**WHAT IS EXPECTED**
Copy out each line of the material exactly. Pictures do not belong in the copy.
======
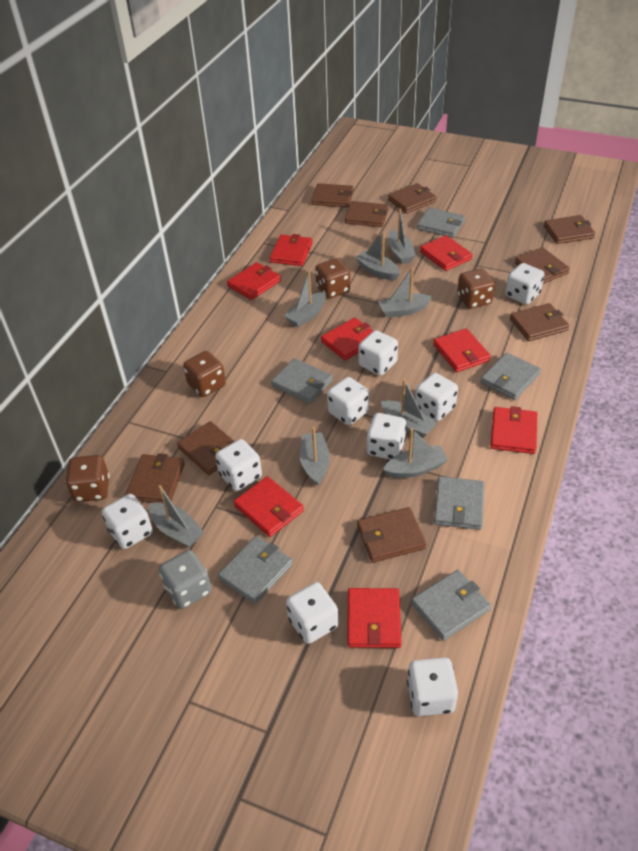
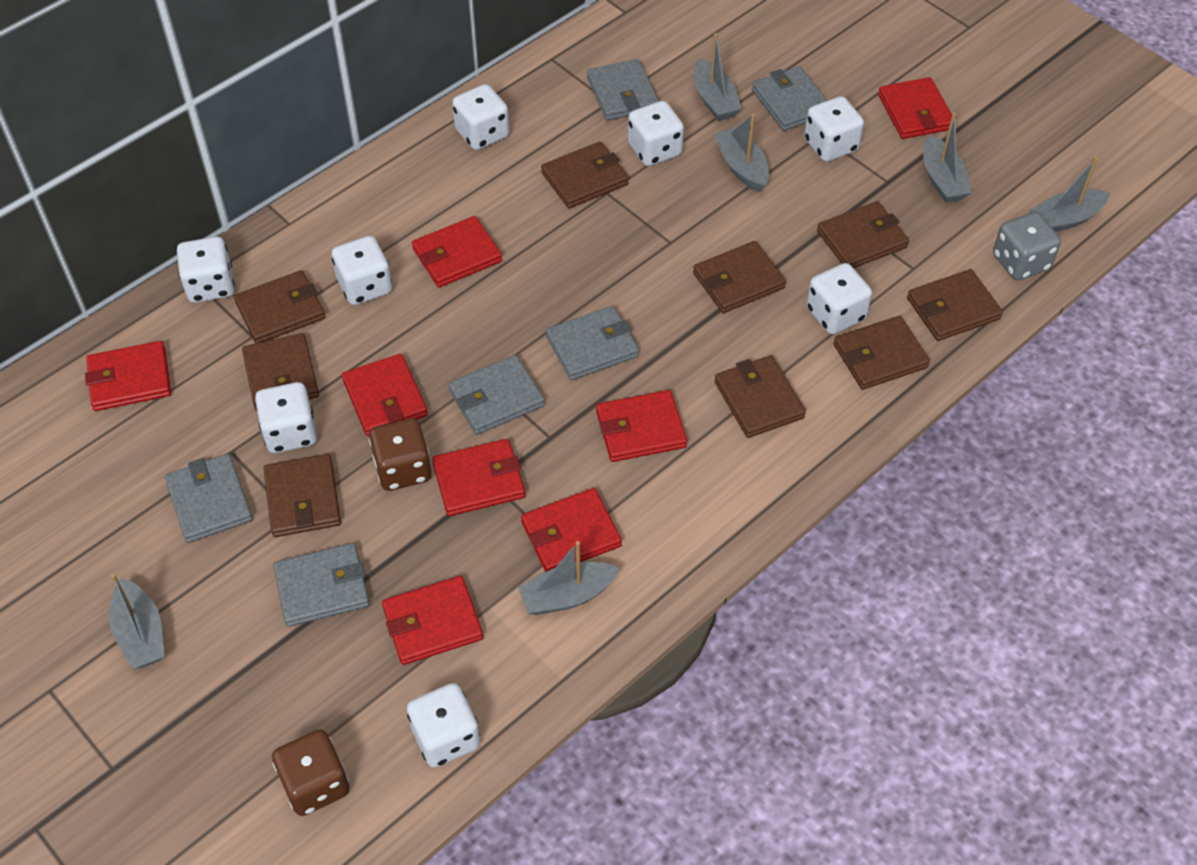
brown dice: 4 -> 2
grey boat: 8 -> 6
white dice: 9 -> 8

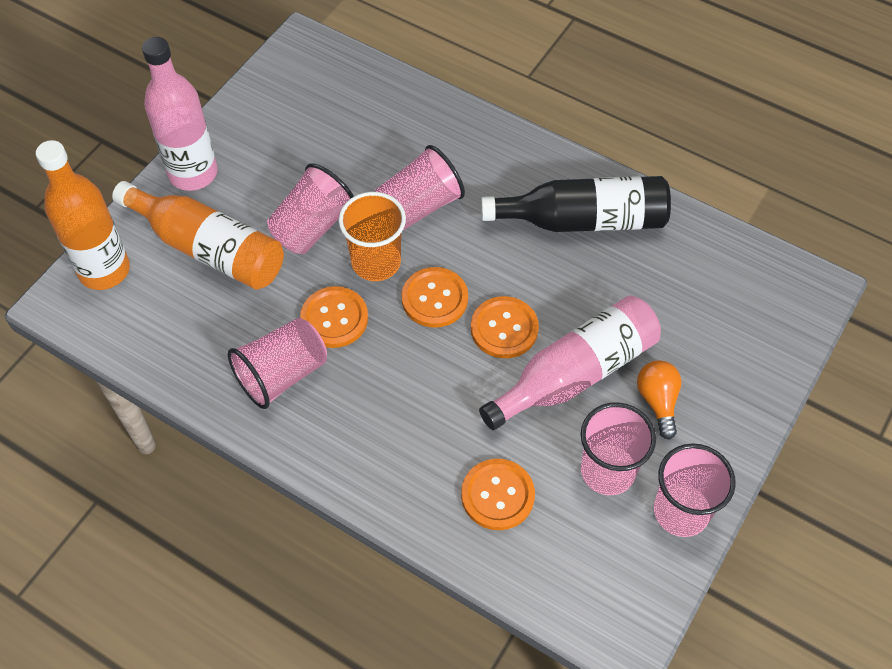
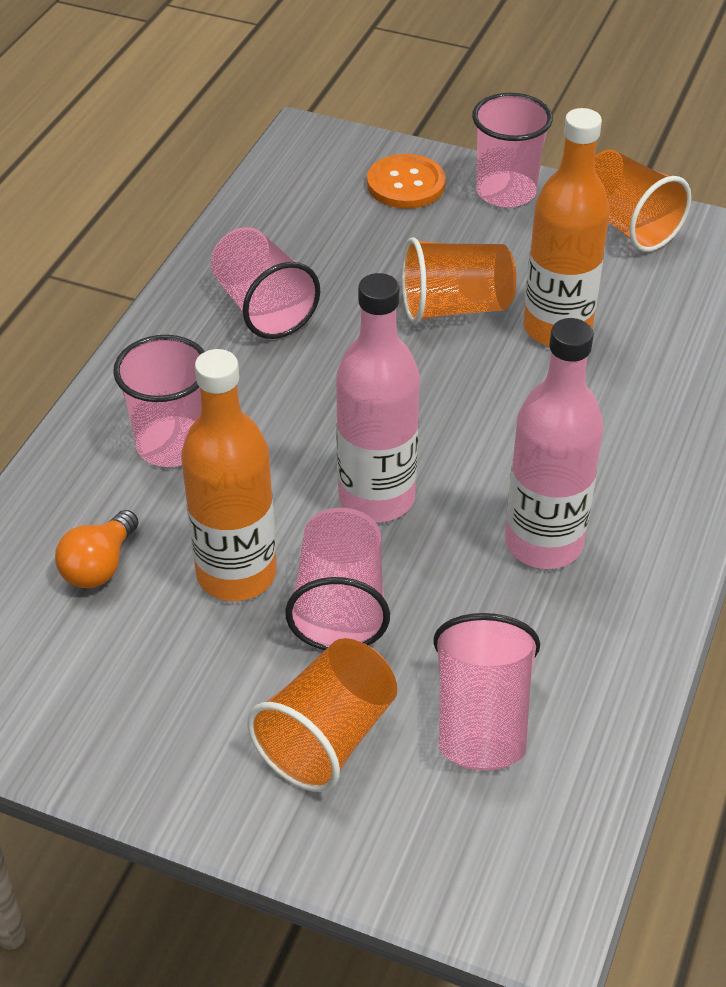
black bottle: 1 -> 0
orange button: 4 -> 1
orange cup: 1 -> 3

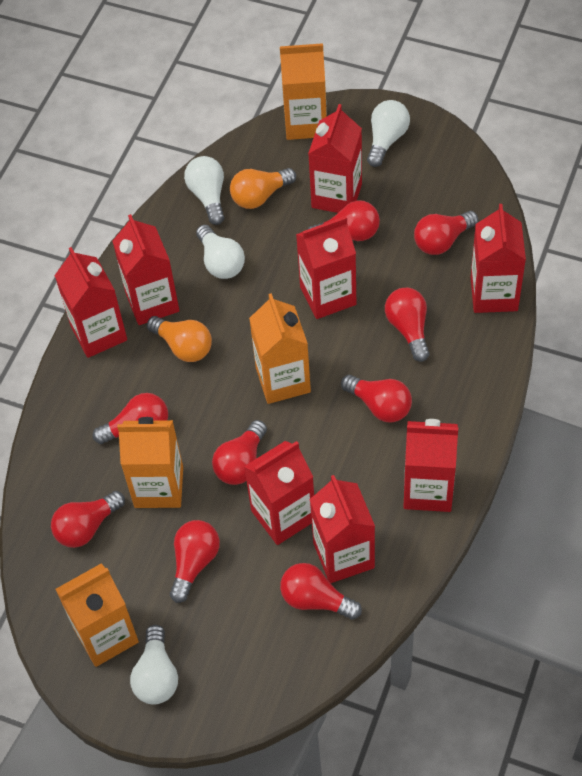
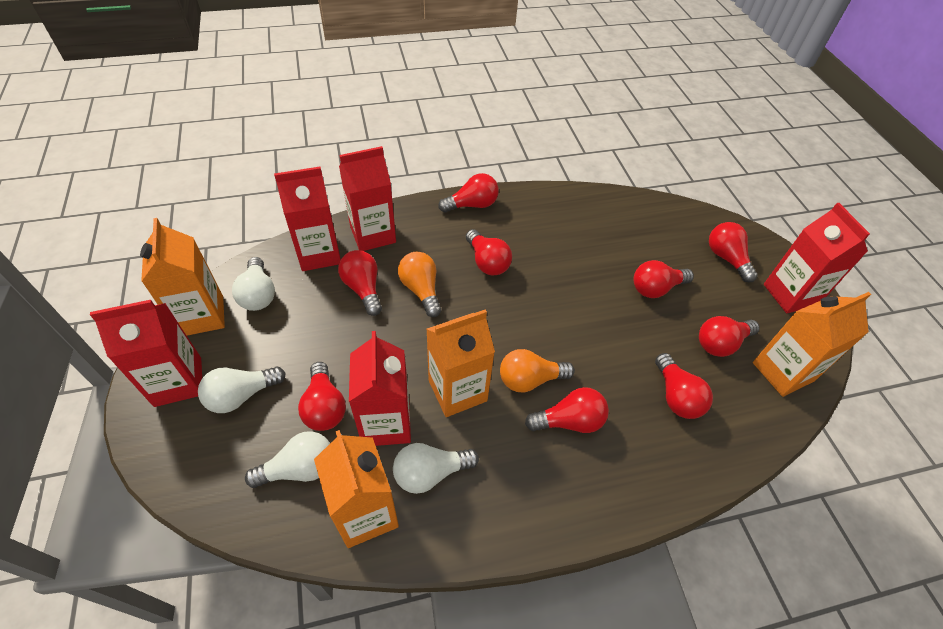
red carton: 8 -> 5

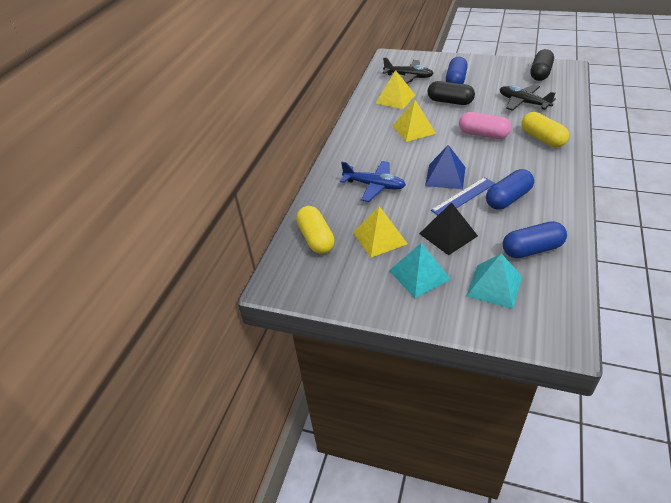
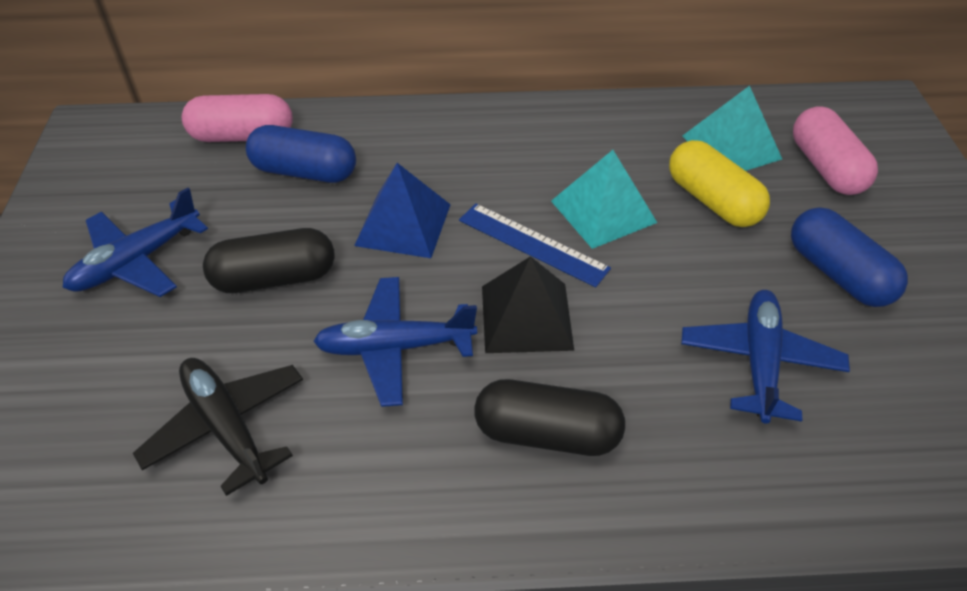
black plane: 2 -> 1
blue capsule: 3 -> 2
blue plane: 1 -> 3
pink capsule: 1 -> 2
yellow capsule: 2 -> 1
yellow pyramid: 3 -> 0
======
**RESULT OF THIS EXERCISE**
brown dice: 4 -> 2
grey boat: 8 -> 6
white dice: 9 -> 8

black bottle: 1 -> 0
orange button: 4 -> 1
orange cup: 1 -> 3

red carton: 8 -> 5

black plane: 2 -> 1
blue capsule: 3 -> 2
blue plane: 1 -> 3
pink capsule: 1 -> 2
yellow capsule: 2 -> 1
yellow pyramid: 3 -> 0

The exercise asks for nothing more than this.